The problem:
Beginning at the line that contains "TFT3 pin RES: D7 -> D8", output each line exactly through the end of the records, and drop any pictures.

Exercise material section start

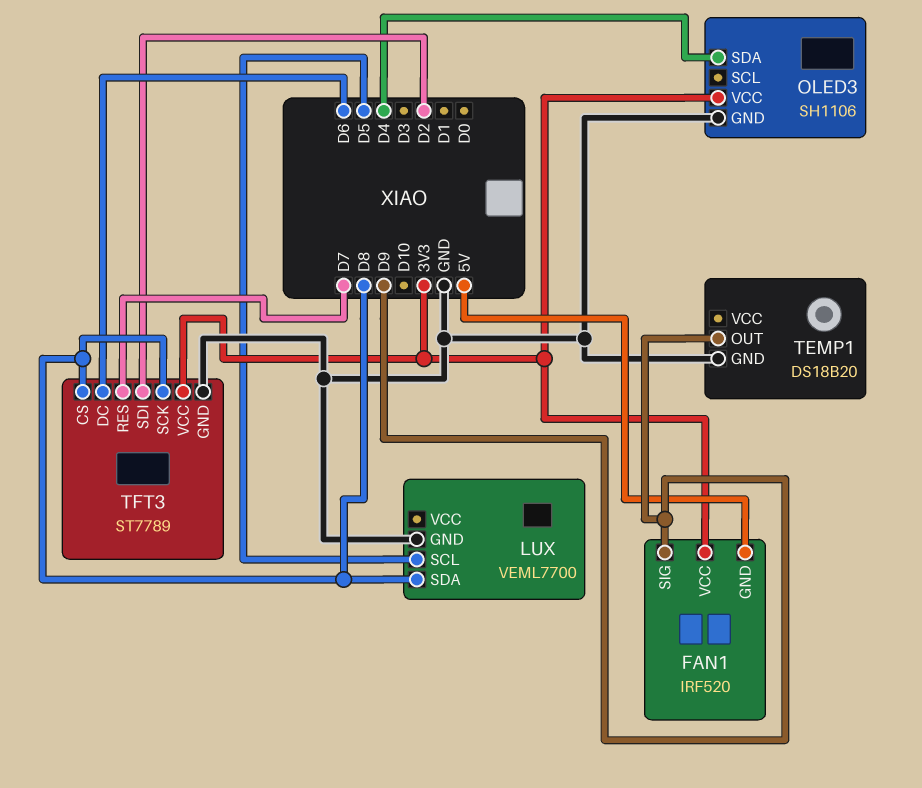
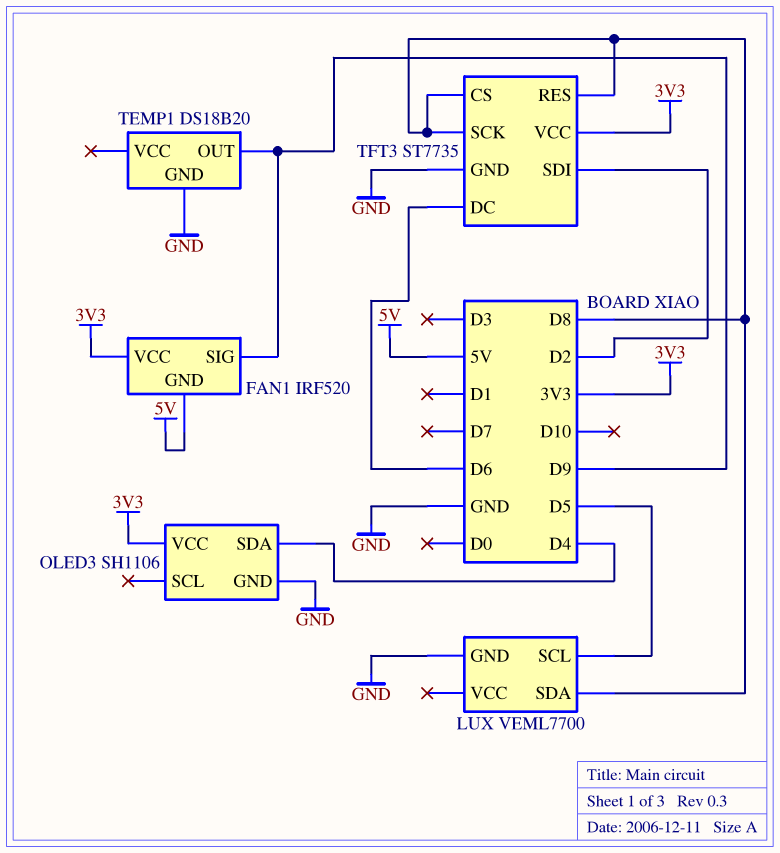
TFT3: ST7789 -> ST7735
TFT3 pin RES: D7 -> D8

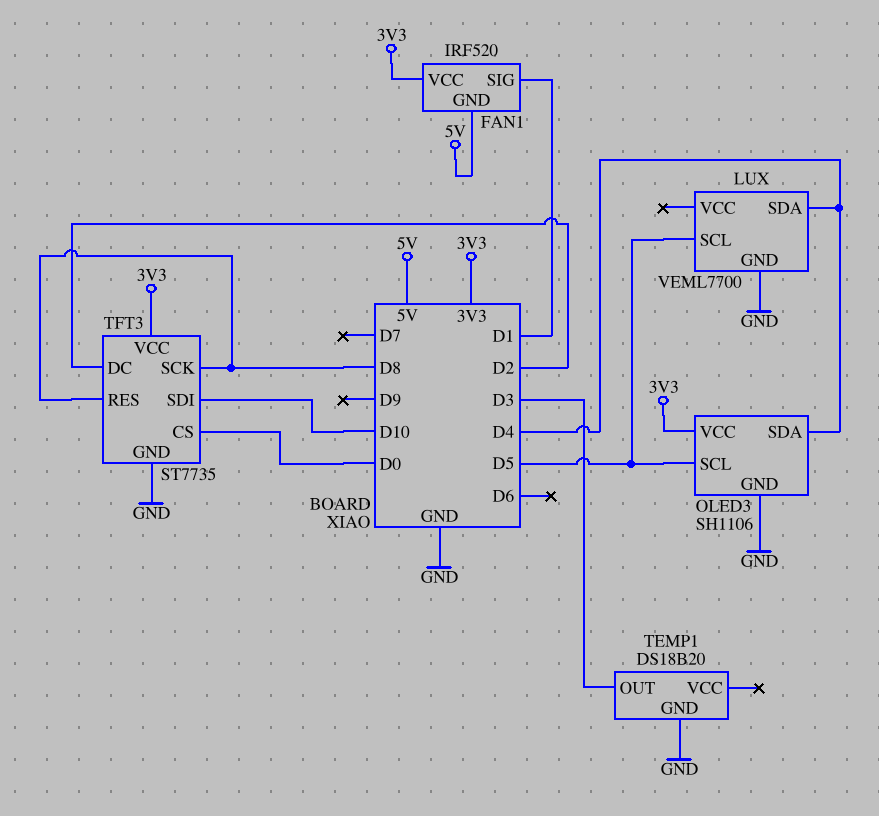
FAN1 pin SIG: D9 -> D1
LUX pin SDA: D8 -> D4
OLED3 pin SCL: none -> D5
TEMP1 pin OUT: D9 -> D3
TFT3 pin CS: D8 -> D0
TFT3 pin DC: D6 -> D2
TFT3 pin SDI: D2 -> D10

Exercise material section end

Exercise response:
TFT3 pin RES: D7 -> D8

FAN1 pin SIG: D9 -> D1
LUX pin SDA: D8 -> D4
OLED3 pin SCL: none -> D5
TEMP1 pin OUT: D9 -> D3
TFT3 pin CS: D8 -> D0
TFT3 pin DC: D6 -> D2
TFT3 pin SDI: D2 -> D10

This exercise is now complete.